What the task requires
Go through each line of the records below and count those with the word "Ring". Give only the count.

Object state comparisons:
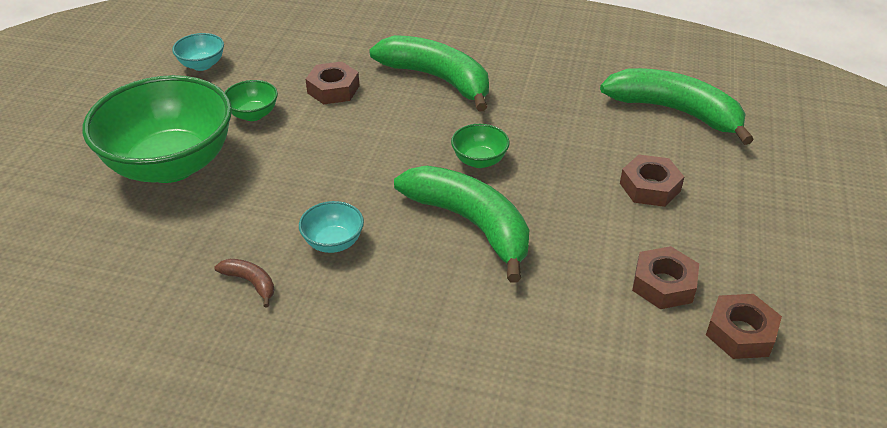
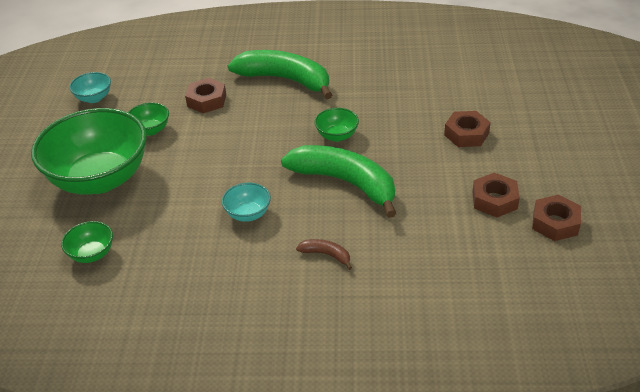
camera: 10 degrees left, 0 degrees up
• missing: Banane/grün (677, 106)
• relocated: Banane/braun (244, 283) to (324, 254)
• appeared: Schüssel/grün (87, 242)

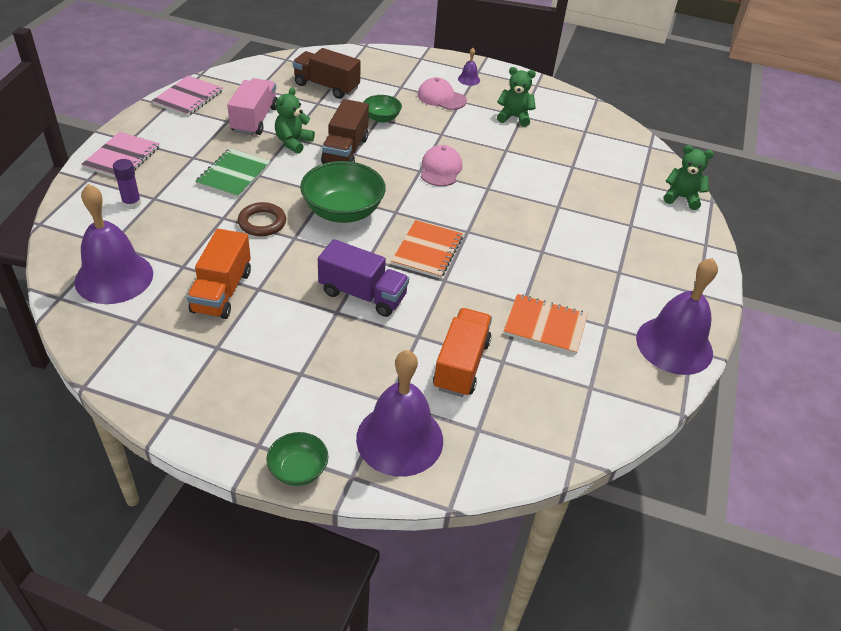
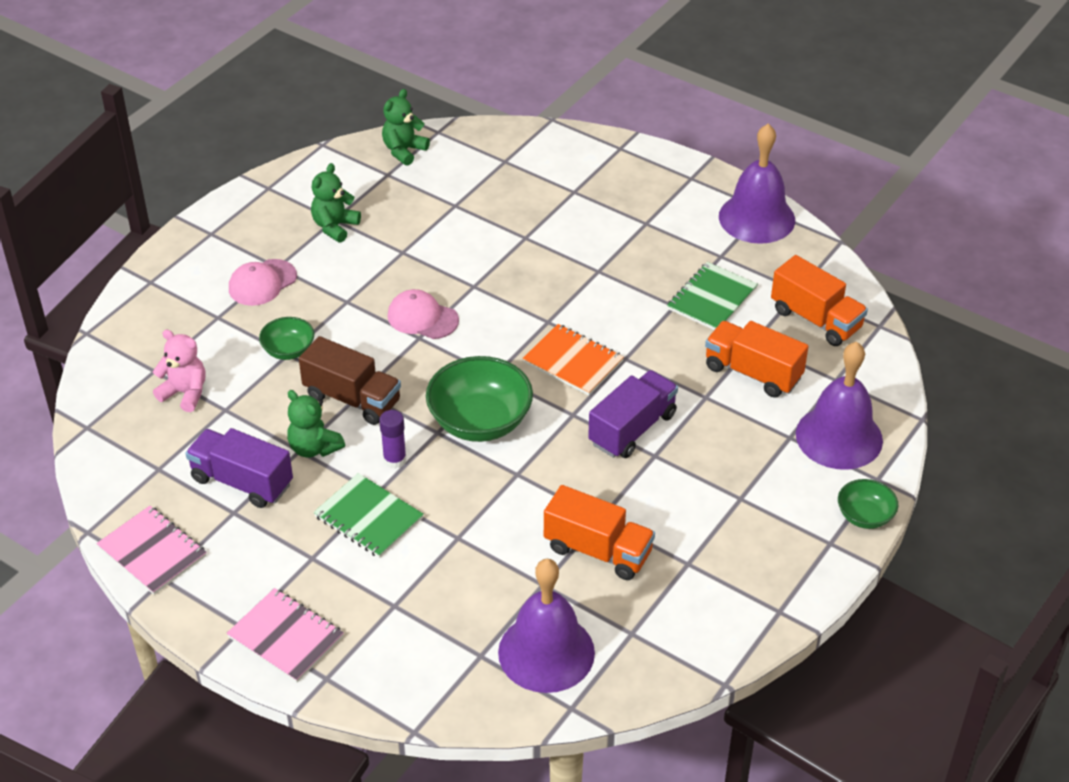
camera: 70 degrees left, 0 degrees up
• exchanged: Lastwagen/braun (327, 73) to Teddybär/rosa (179, 370)
• missing: Glocke/lila (469, 67)
• colour: Lastwagen/rosa (252, 106) to Lastwagen/lila (239, 468)
• relocated: Teddybär/grün (689, 177) to (406, 127)
• relocated: Klebestift/lila (127, 184) to (393, 439)
• missing: Ring/braun (262, 219)
• colour: Notizbuch/orange (546, 324) to Notizbuch/grün (712, 296)
• appeared: Lastwagen/orange (819, 300)

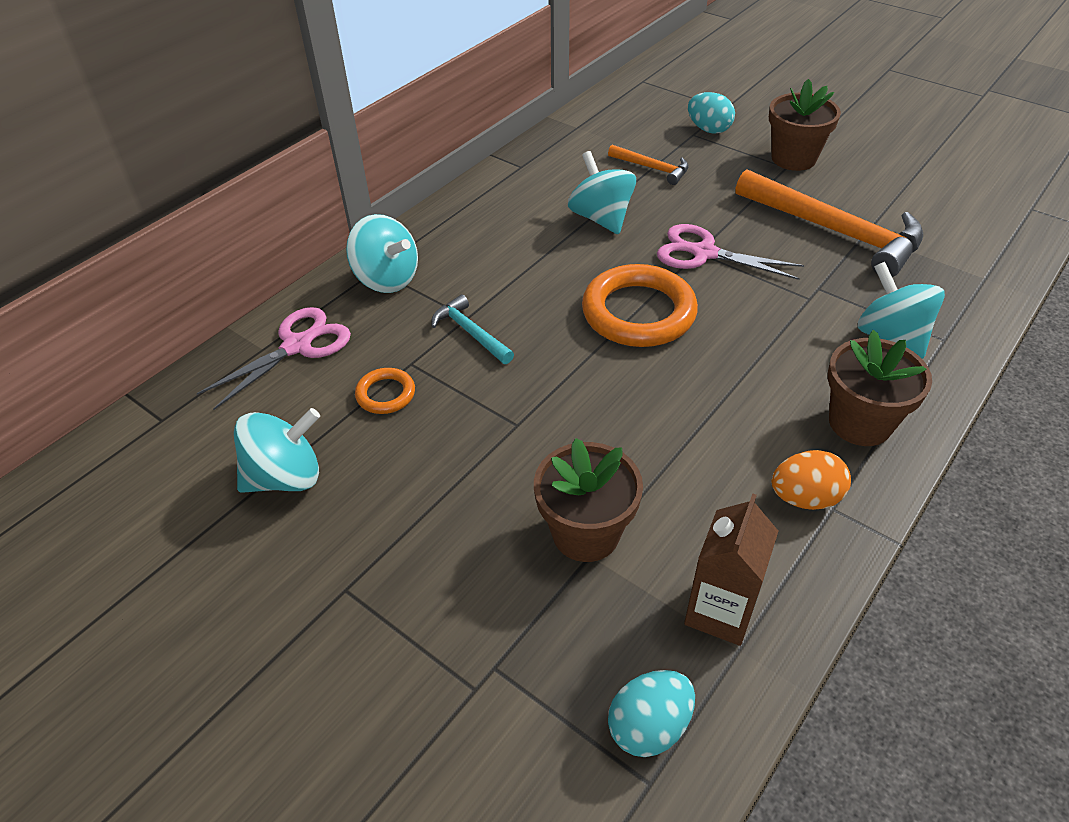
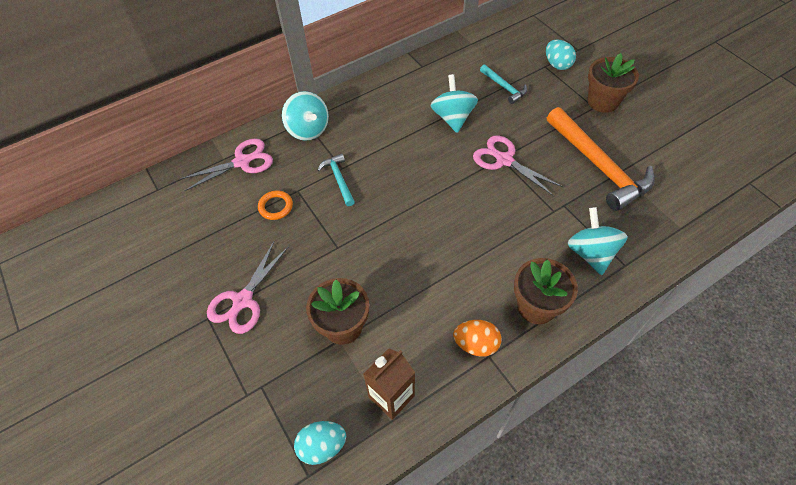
camera: 20 degrees right, 10 degrees up
• colour: Hammer/orange (648, 165) to Hammer/türkis (503, 84)
• missing: Ring/orange (640, 305)
• missing: Kreisel/türkis (277, 450)
• appeared: Schere/rosa (248, 288)

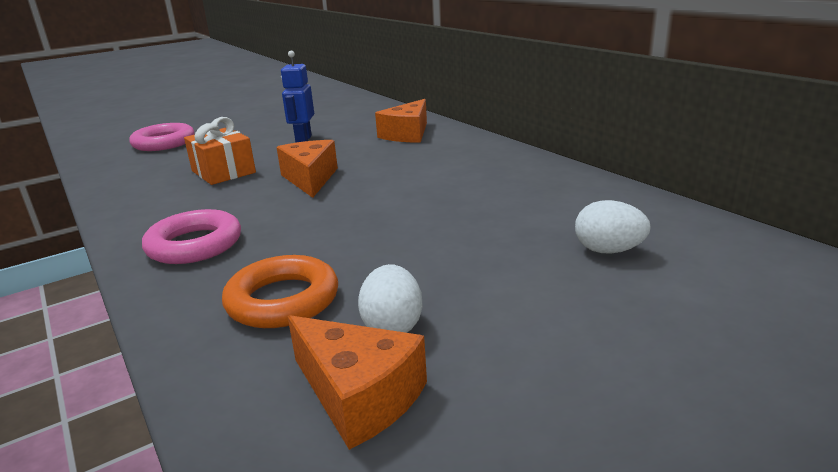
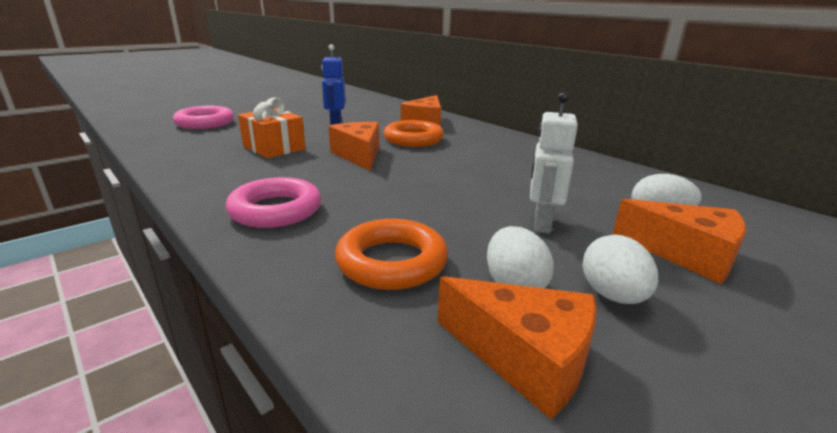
camera: 10 degrees left, 0 degrees up
• appeared: Roboter/weiß (554, 162)
• appeared: Ring/orange (414, 133)
• appeared: Käse/orange (679, 241)
• appeared: Ei/weiß (620, 269)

Output of the task
3